- **The problem**: Exactly as written, set down the lines from the top of the entries through the line bearing "(606, 289) = (545, 229): orange", with every picture left out.

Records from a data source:
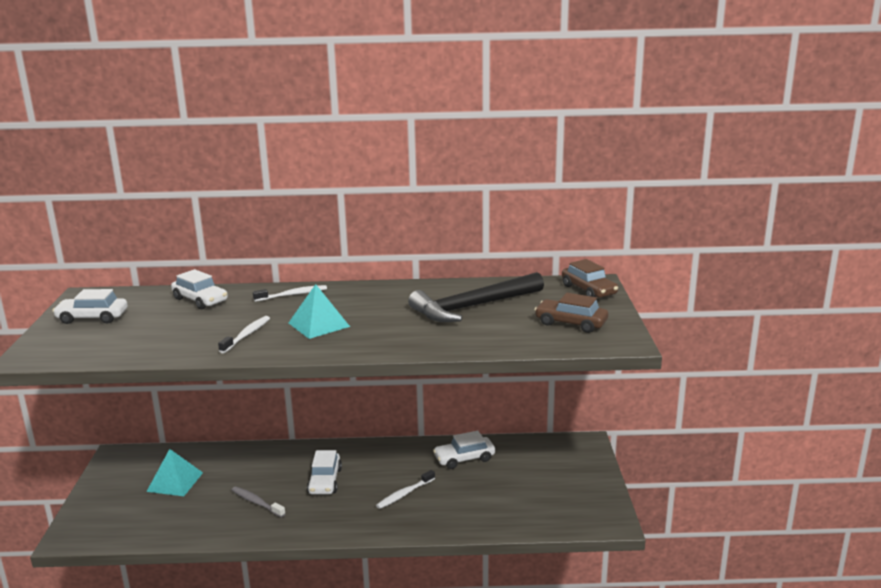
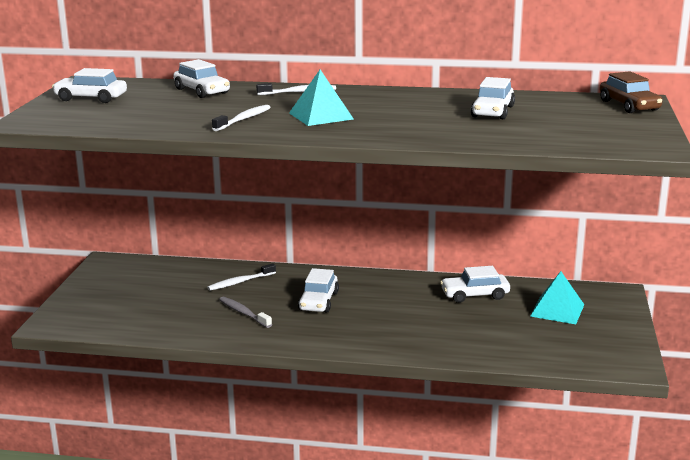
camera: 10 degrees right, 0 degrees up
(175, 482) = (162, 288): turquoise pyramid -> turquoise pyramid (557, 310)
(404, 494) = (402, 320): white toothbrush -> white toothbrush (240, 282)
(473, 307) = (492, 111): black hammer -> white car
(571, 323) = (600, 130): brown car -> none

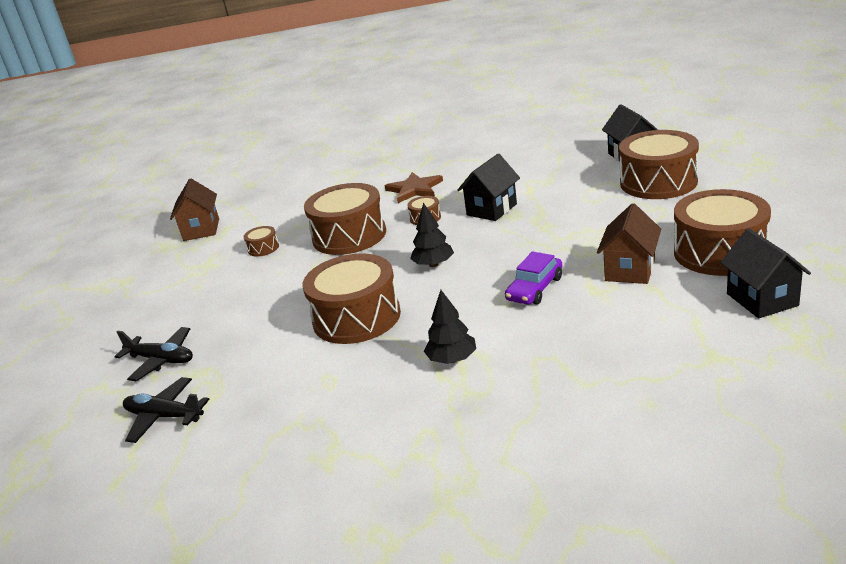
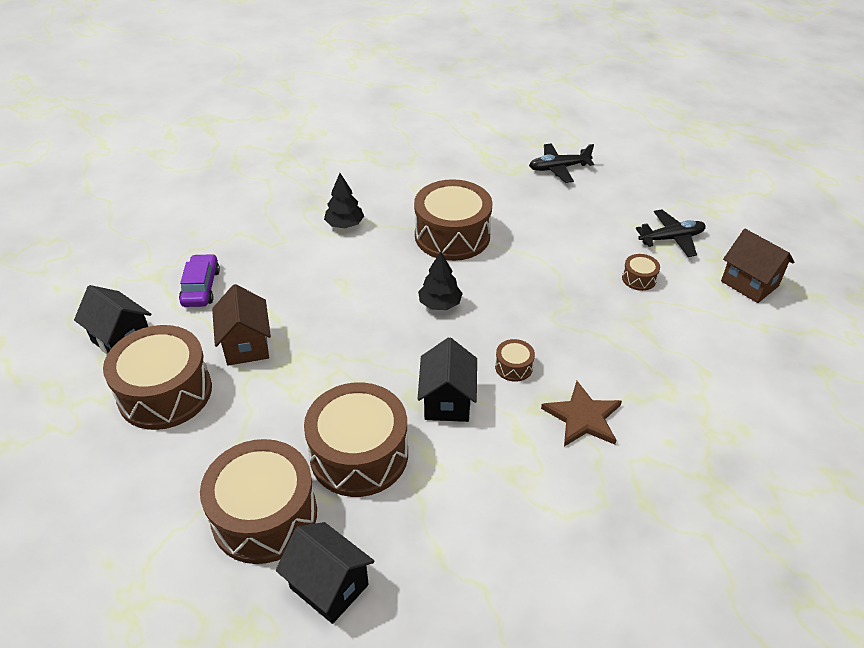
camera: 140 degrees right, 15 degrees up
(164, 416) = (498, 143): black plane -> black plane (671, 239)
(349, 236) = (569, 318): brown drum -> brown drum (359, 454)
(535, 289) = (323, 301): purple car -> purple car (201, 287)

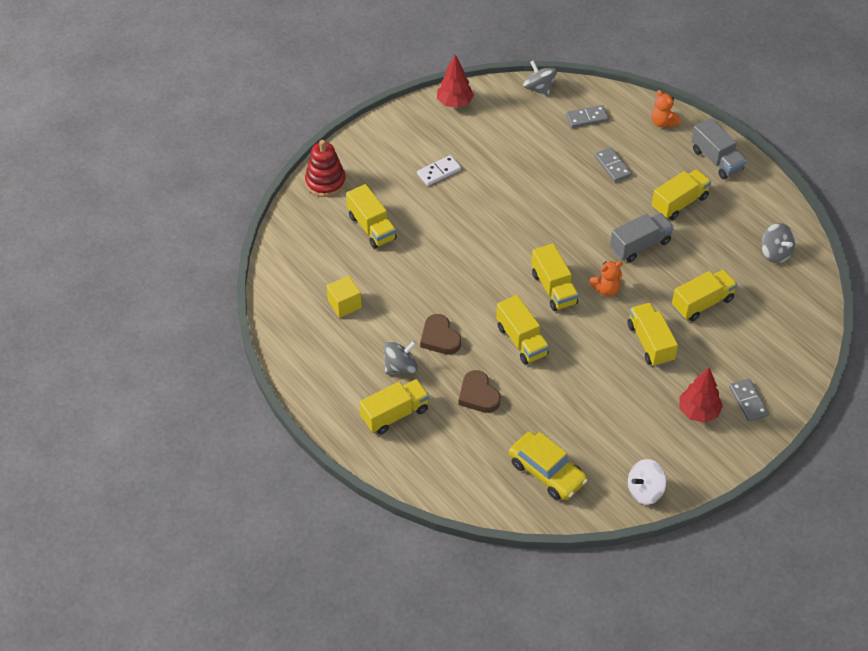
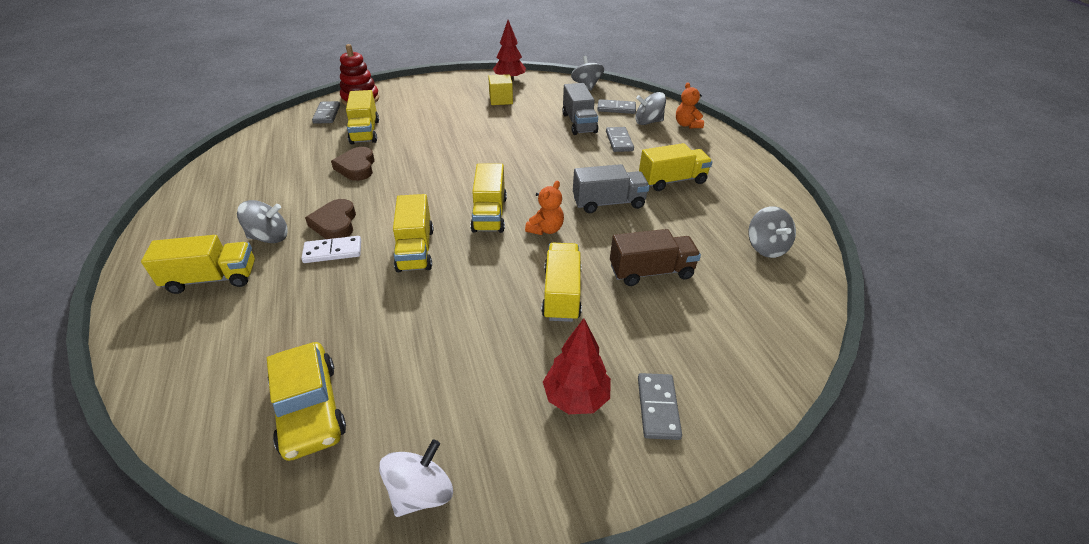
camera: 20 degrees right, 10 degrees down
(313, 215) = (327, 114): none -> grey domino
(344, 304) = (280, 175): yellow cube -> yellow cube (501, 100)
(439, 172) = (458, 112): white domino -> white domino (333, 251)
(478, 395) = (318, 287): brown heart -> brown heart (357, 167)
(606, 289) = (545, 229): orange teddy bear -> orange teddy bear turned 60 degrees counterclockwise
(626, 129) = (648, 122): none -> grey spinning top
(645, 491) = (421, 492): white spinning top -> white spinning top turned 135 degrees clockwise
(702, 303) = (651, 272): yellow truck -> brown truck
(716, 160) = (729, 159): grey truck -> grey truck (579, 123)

- **Reply**:
camera: 10 degrees right, 0 degrees up
(175, 482) = (162, 288): turquoise pyramid -> turquoise pyramid (557, 310)
(404, 494) = (402, 320): white toothbrush -> white toothbrush (240, 282)
(473, 307) = (492, 111): black hammer -> white car
(571, 323) = (600, 130): brown car -> none

camera: 140 degrees right, 15 degrees up
(164, 416) = (498, 143): black plane -> black plane (671, 239)
(349, 236) = (569, 318): brown drum -> brown drum (359, 454)
(535, 289) = (323, 301): purple car -> purple car (201, 287)

camera: 20 degrees right, 10 degrees down
(313, 215) = (327, 114): none -> grey domino
(344, 304) = (280, 175): yellow cube -> yellow cube (501, 100)
(439, 172) = (458, 112): white domino -> white domino (333, 251)
(478, 395) = (318, 287): brown heart -> brown heart (357, 167)
(606, 289) = (545, 229): orange teddy bear -> orange teddy bear turned 60 degrees counterclockwise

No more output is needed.